[[ Exercise inputs open ]]
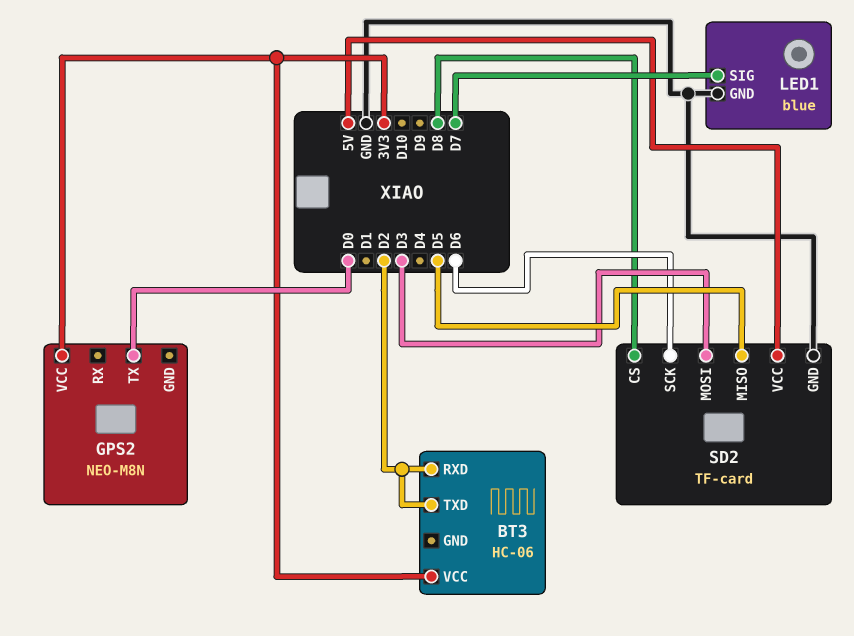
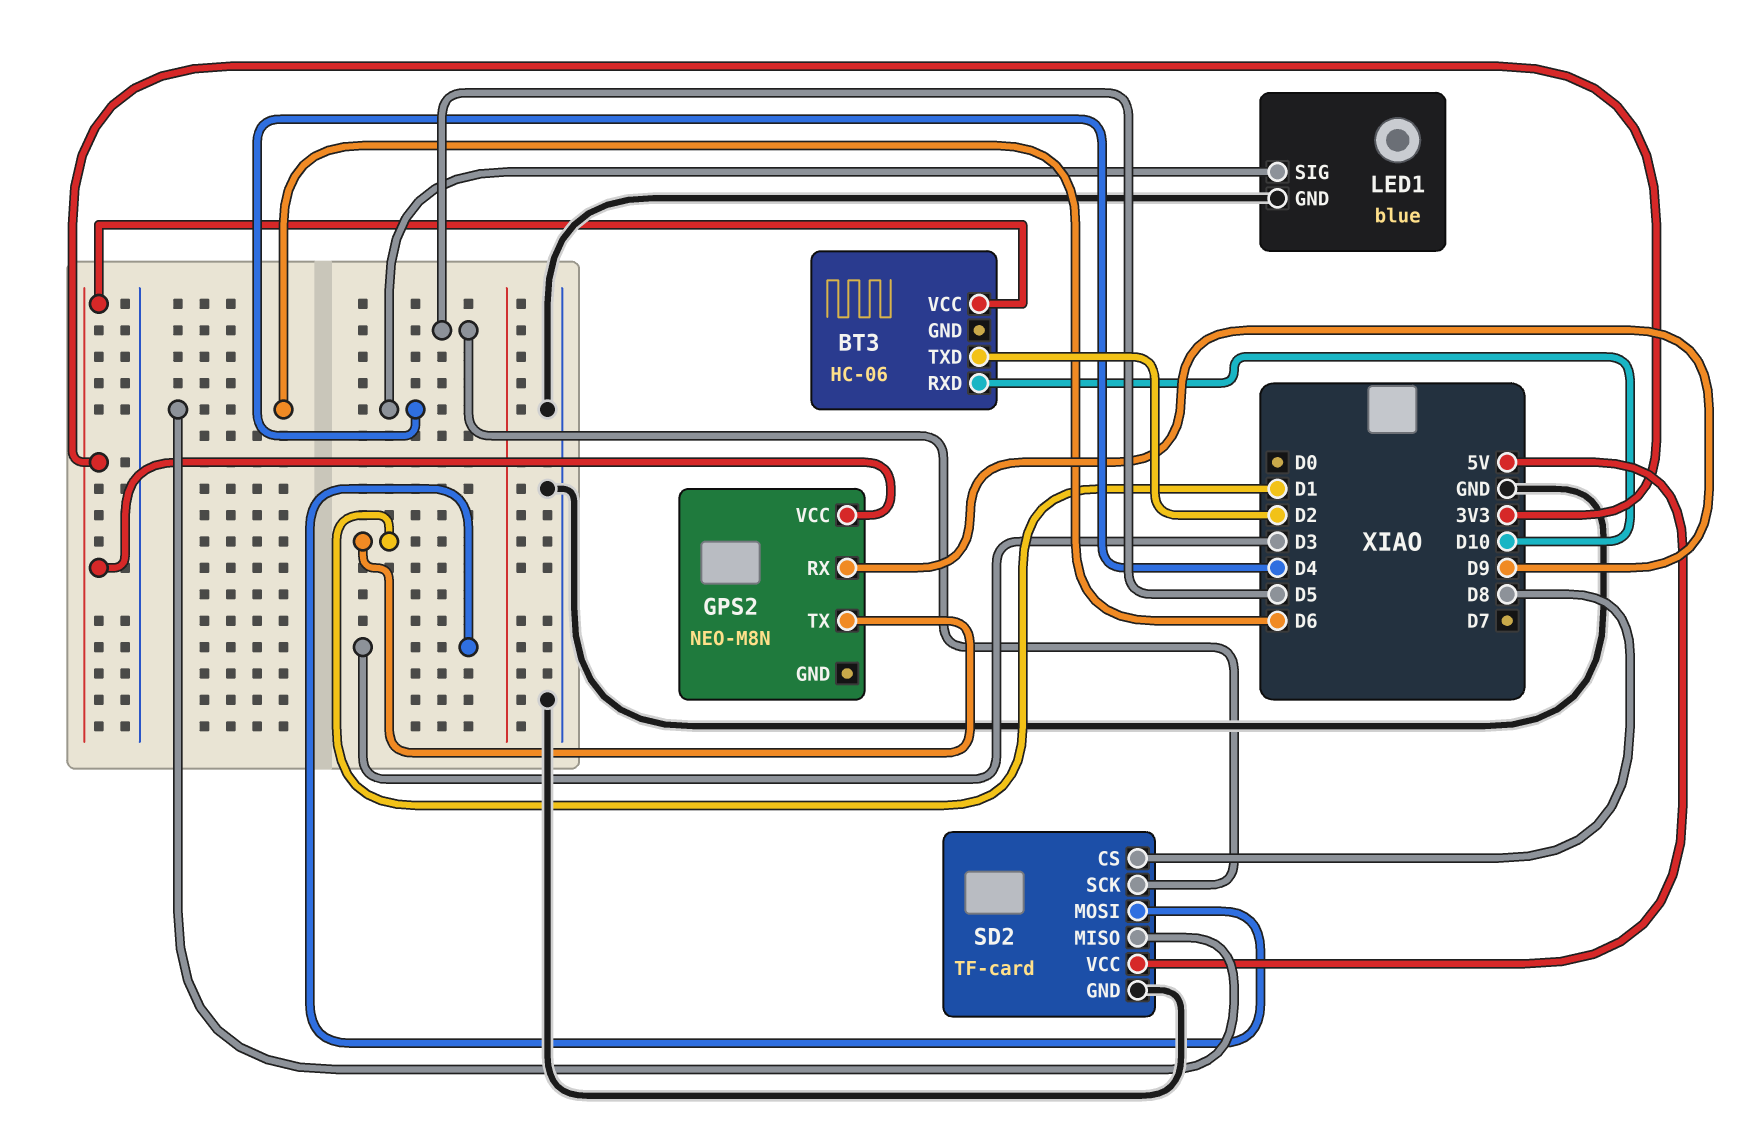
BT3 pin RXD: D2 -> D10
GPS2 pin RX: none -> D9
GPS2 pin TX: D0 -> D1
LED1 pin SIG: D7 -> D4
SD2 pin MISO: D5 -> D6
SD2 pin SCK: D6 -> D5

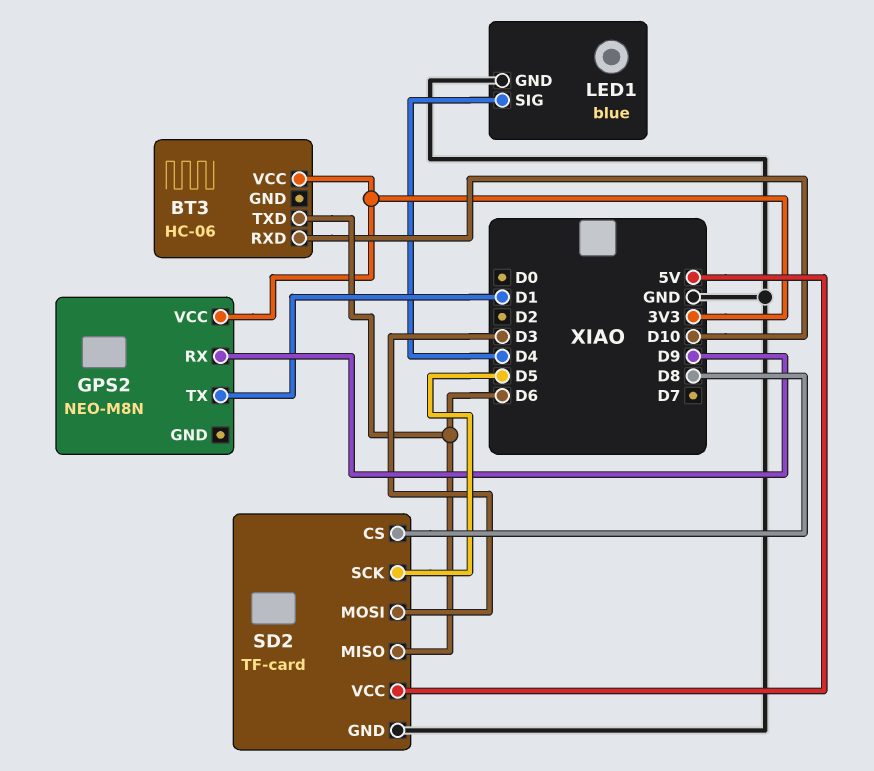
BT3 pin TXD: D2 -> D6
[[ Exercise inputs closed ]]
Restate all of the material above word for word. Pictures do not belong in it.

BT3 pin RXD: D2 -> D10
GPS2 pin RX: none -> D9
GPS2 pin TX: D0 -> D1
LED1 pin SIG: D7 -> D4
SD2 pin MISO: D5 -> D6
SD2 pin SCK: D6 -> D5

BT3 pin TXD: D2 -> D6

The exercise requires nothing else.